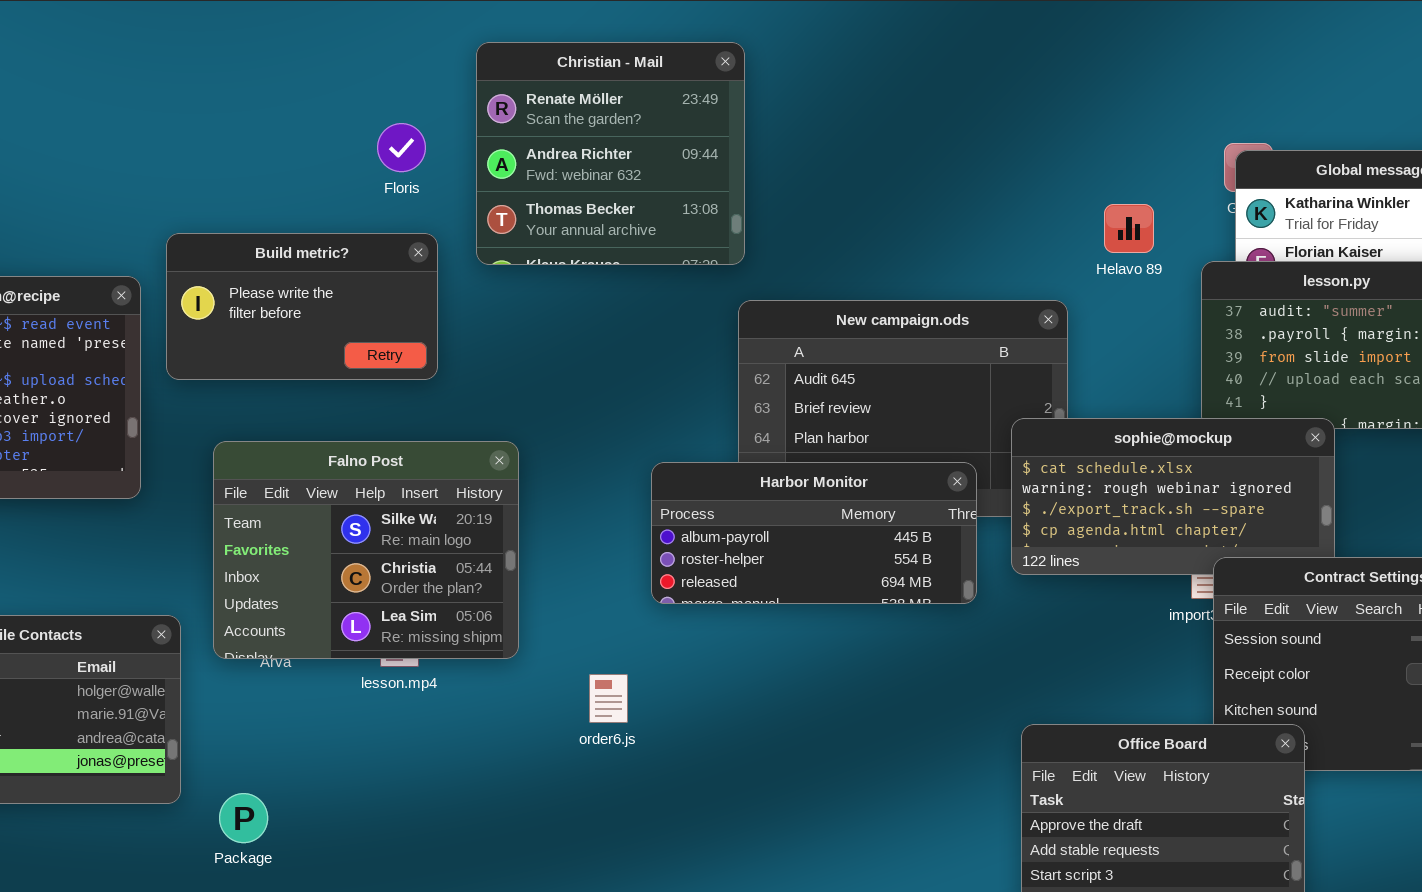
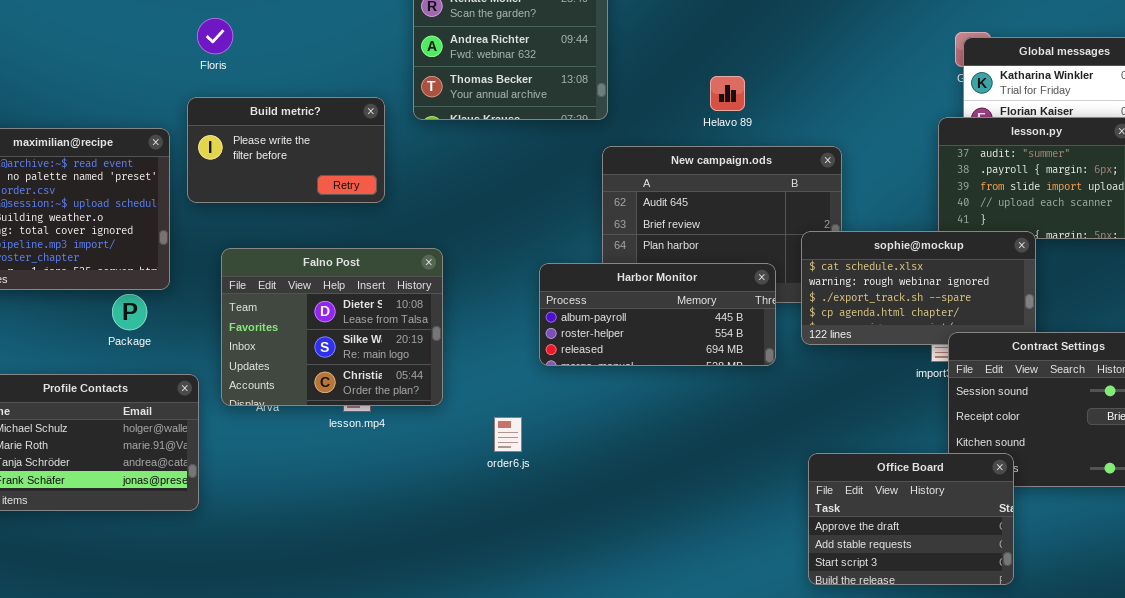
Floris: [377,123,426,172] -> [197,18,233,54], moved
Helavo 89: [1104,204,1154,253] -> [710,76,745,111], moved
Falno Post: [213,441,519,659] -> [221,248,443,406], scrolled up 1 row
Package: [219,793,268,843] -> [112,294,147,330], moved

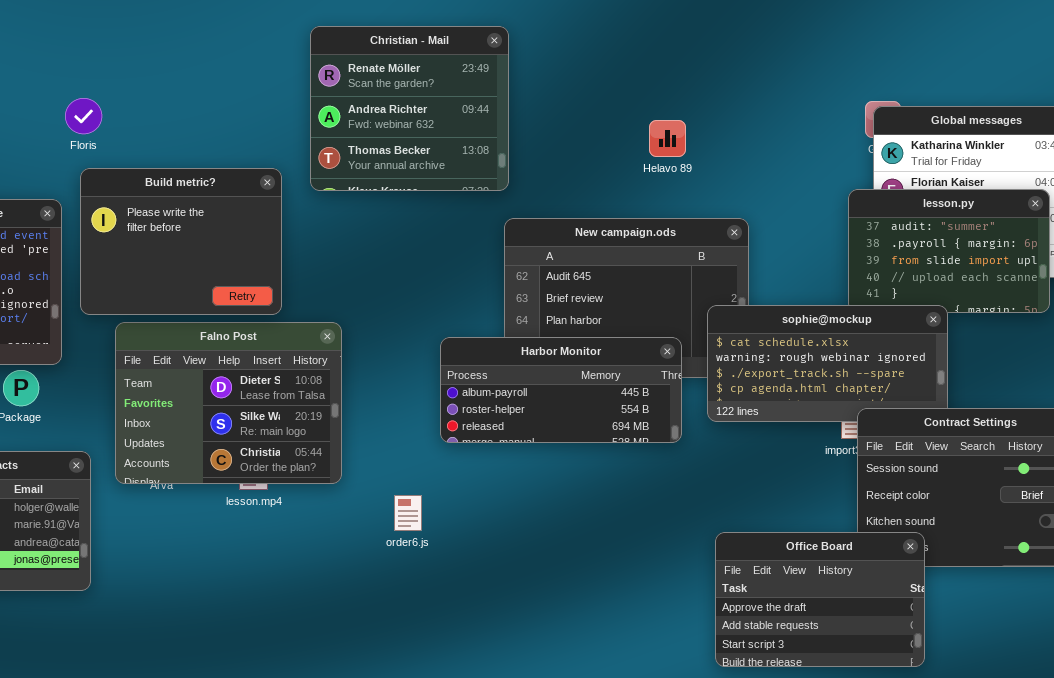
Floris: [197,18,233,54] -> [65,98,102,134], moved
Helavo 89: [710,76,745,111] -> [649,120,686,157], moved
Build metric?: [187,97,385,203] -> [80,168,282,315], resized

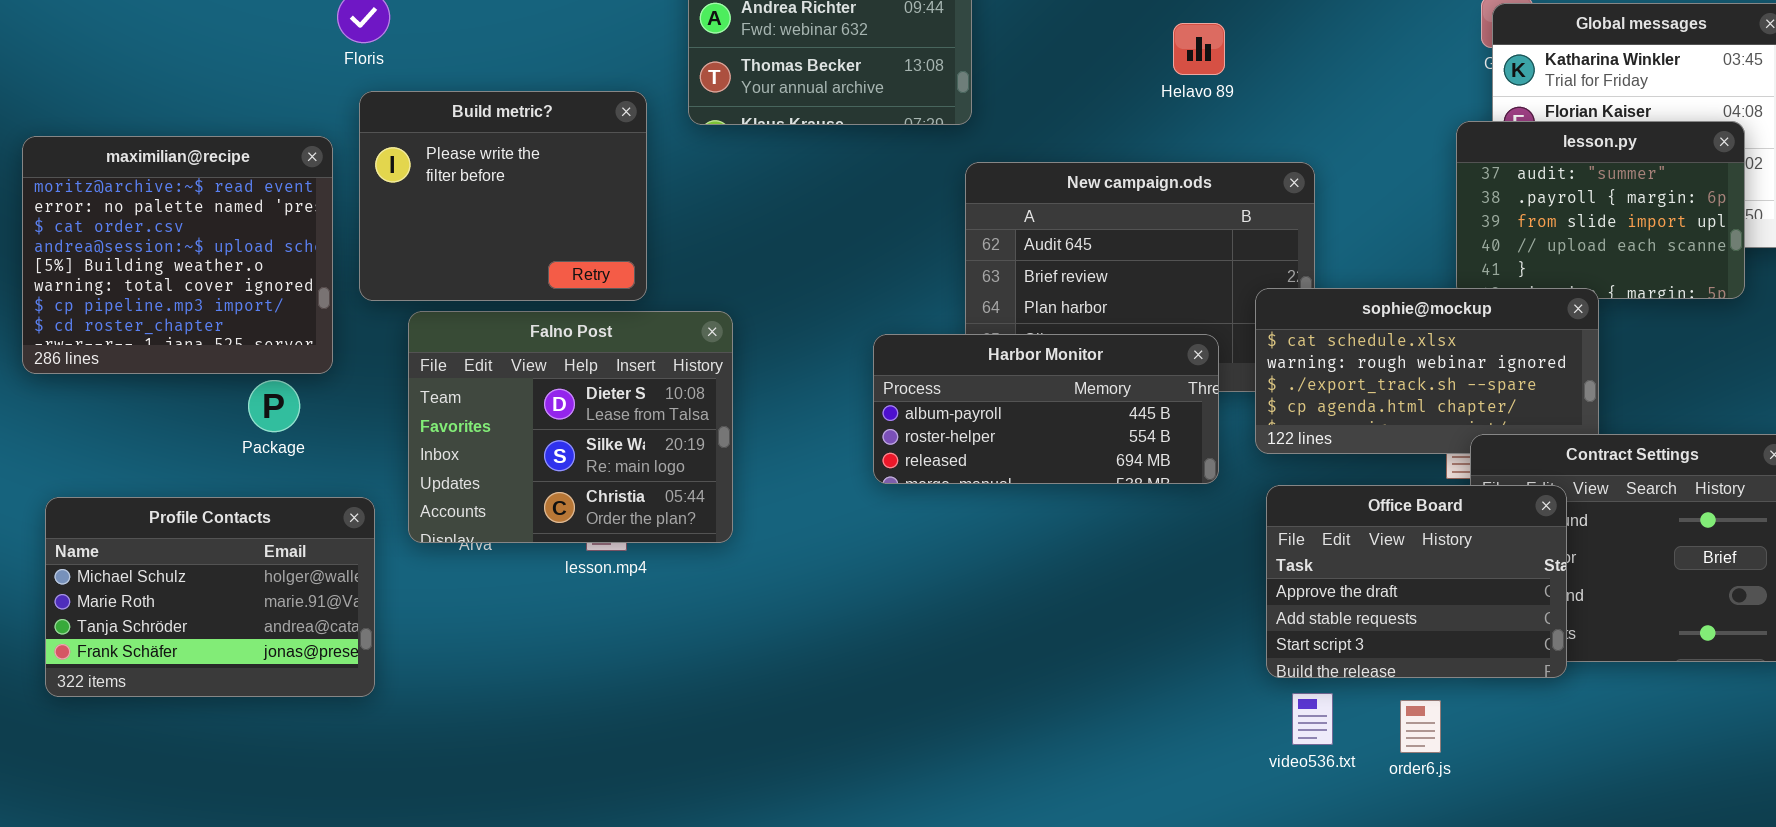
order6.js: [394,495,422,531] -> [1400,700,1441,753], moved
Office Board: [715,532,925,667] -> [1266,485,1567,678], moved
━━━━━━━━━━━━━━━━━━━━
The expected answer consists solely of the lines from the one with "Package: [219,793,268,843] ->" through the last line of the listing above, restated exactly, minus any pictures.

■ Finished exercise
Package: [219,793,268,843] -> [112,294,147,330], moved

Floris: [197,18,233,54] -> [65,98,102,134], moved
Helavo 89: [710,76,745,111] -> [649,120,686,157], moved
Build metric?: [187,97,385,203] -> [80,168,282,315], resized

order6.js: [394,495,422,531] -> [1400,700,1441,753], moved
Office Board: [715,532,925,667] -> [1266,485,1567,678], moved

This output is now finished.